===== GIVEN RECORDS =====

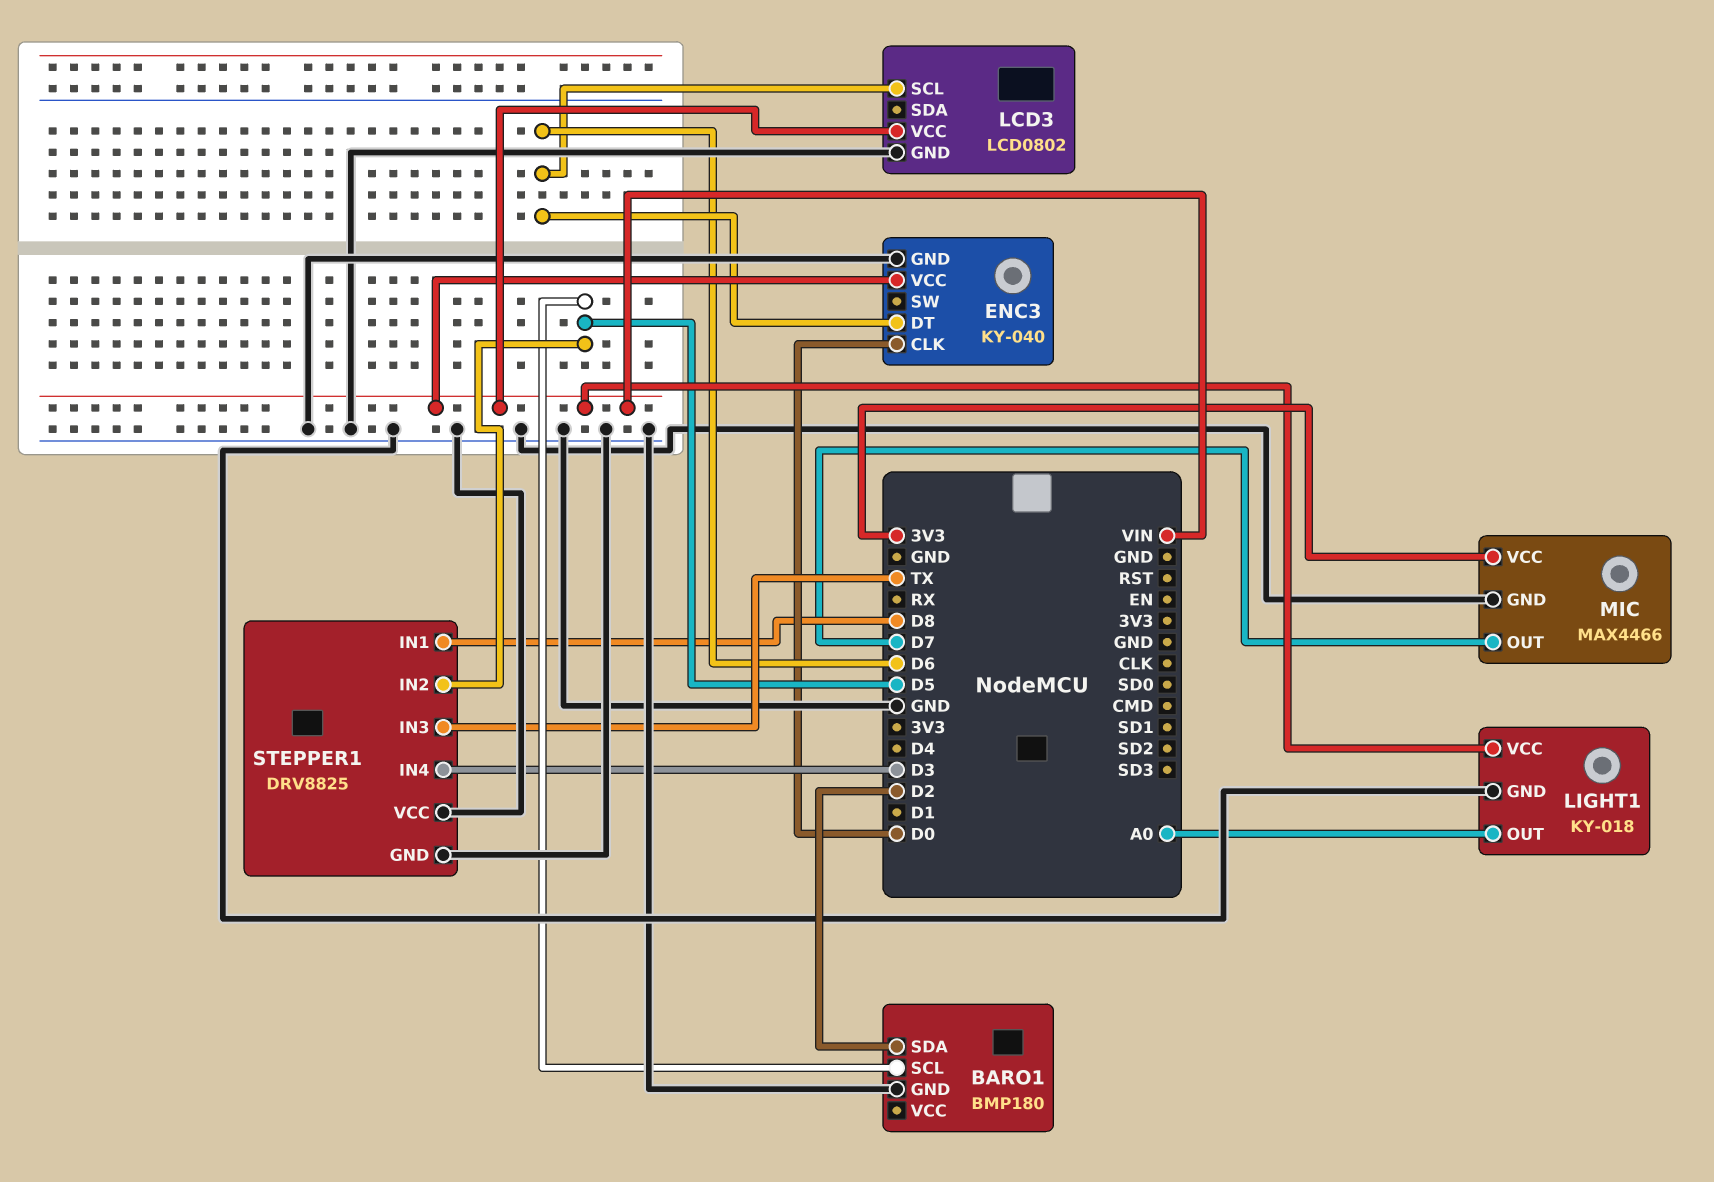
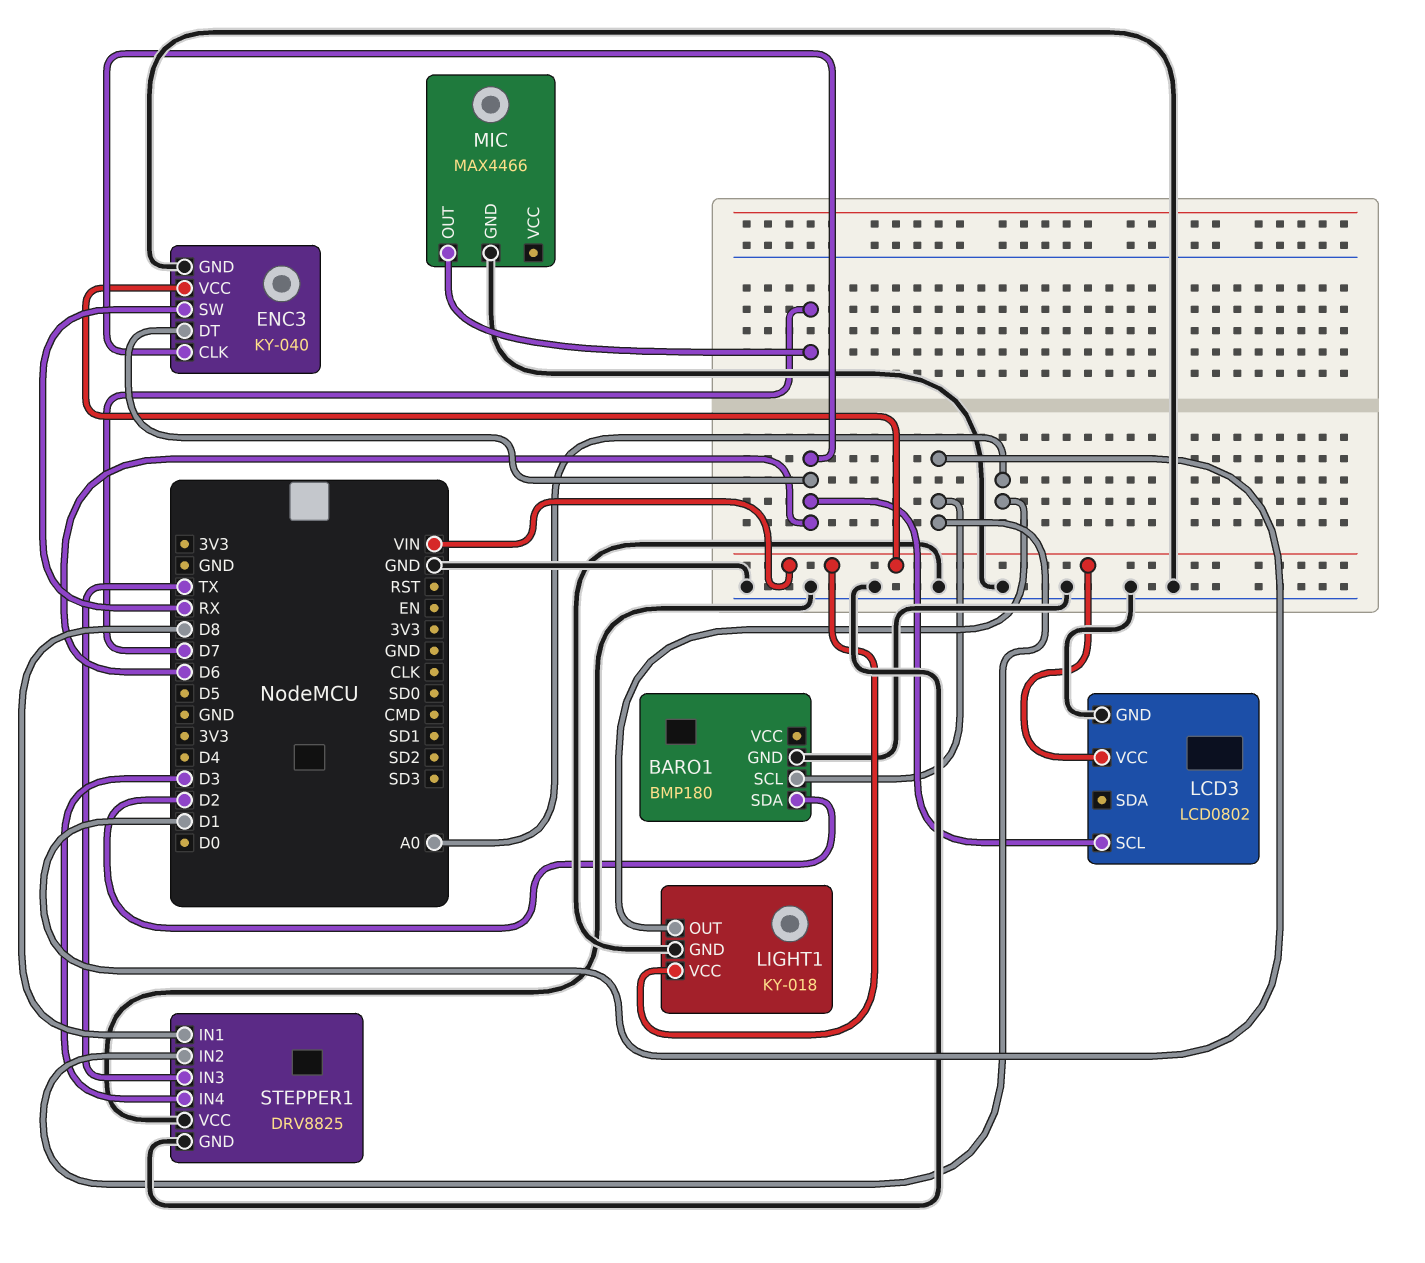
BARO1 pin SCL: D5 -> D1
ENC3 pin CLK: D0 -> D6
ENC3 pin SW: none -> RX
MIC pin VCC: 3V3 -> none
STEPPER1 pin IN2: D5 -> D1

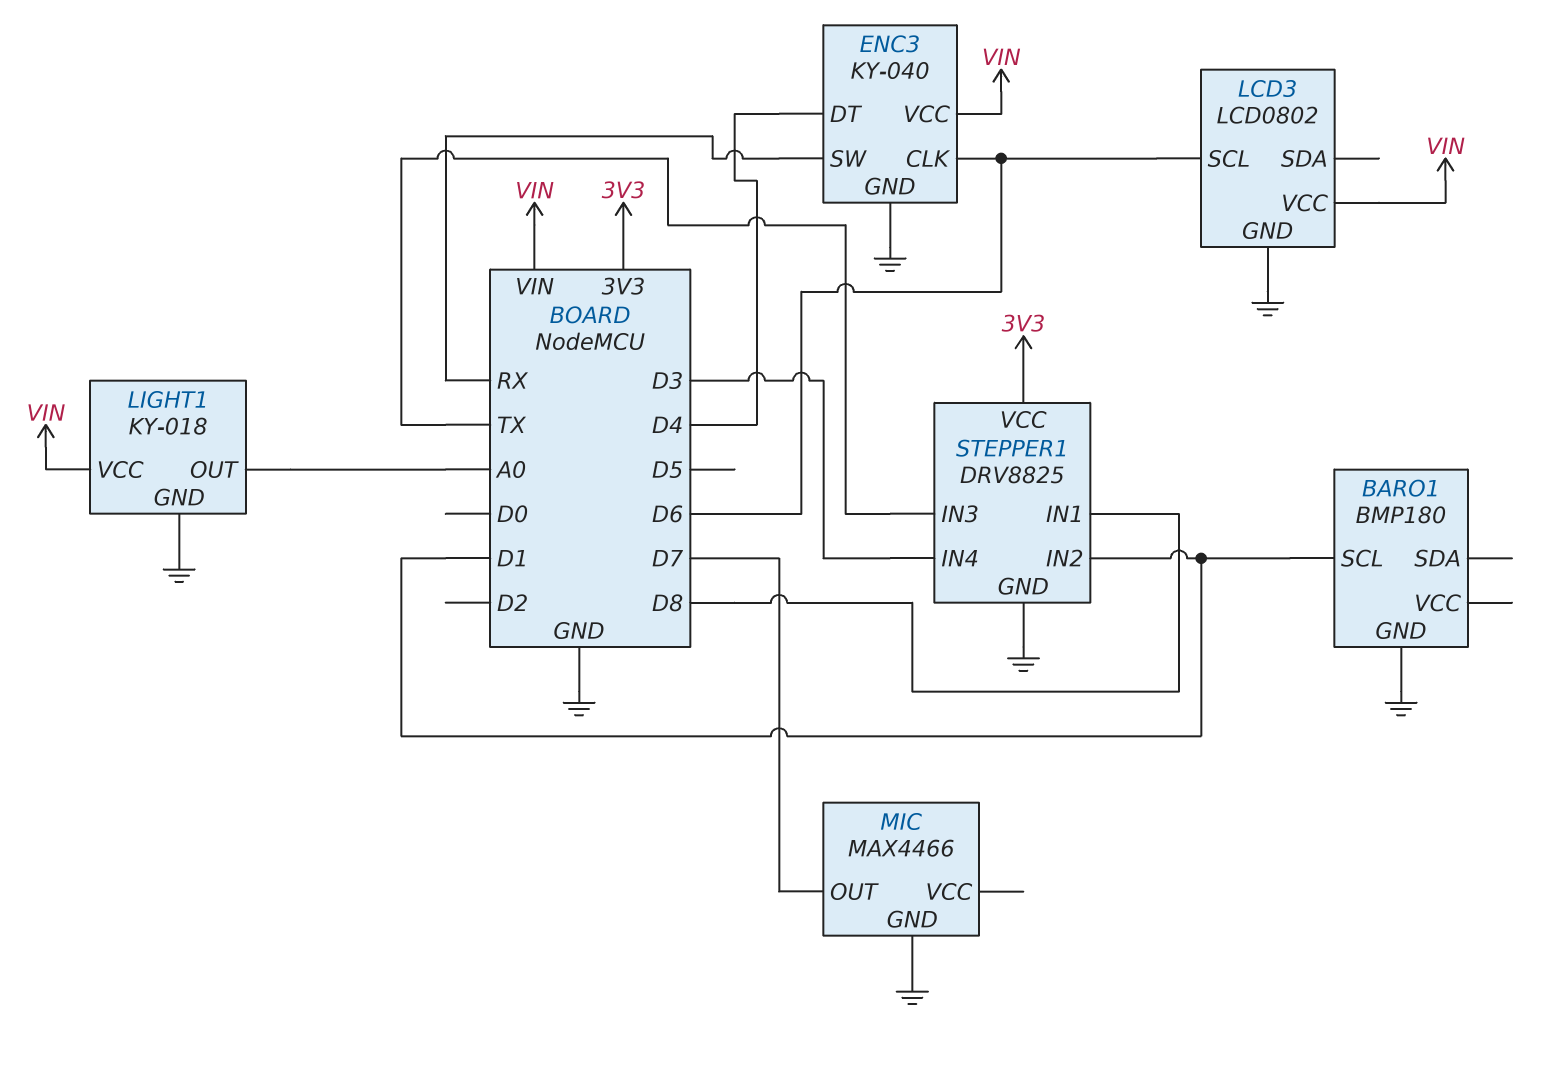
BARO1 pin SDA: D2 -> none
ENC3 pin DT: D6 -> D4
STEPPER1 pin VCC: GND -> 3V3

=====

> PROBLEM TO SOLVE: Using the records above, list each line that includes "none".

> SOLUTION BELOW:
ENC3 pin SW: none -> RX
MIC pin VCC: 3V3 -> none
BARO1 pin SDA: D2 -> none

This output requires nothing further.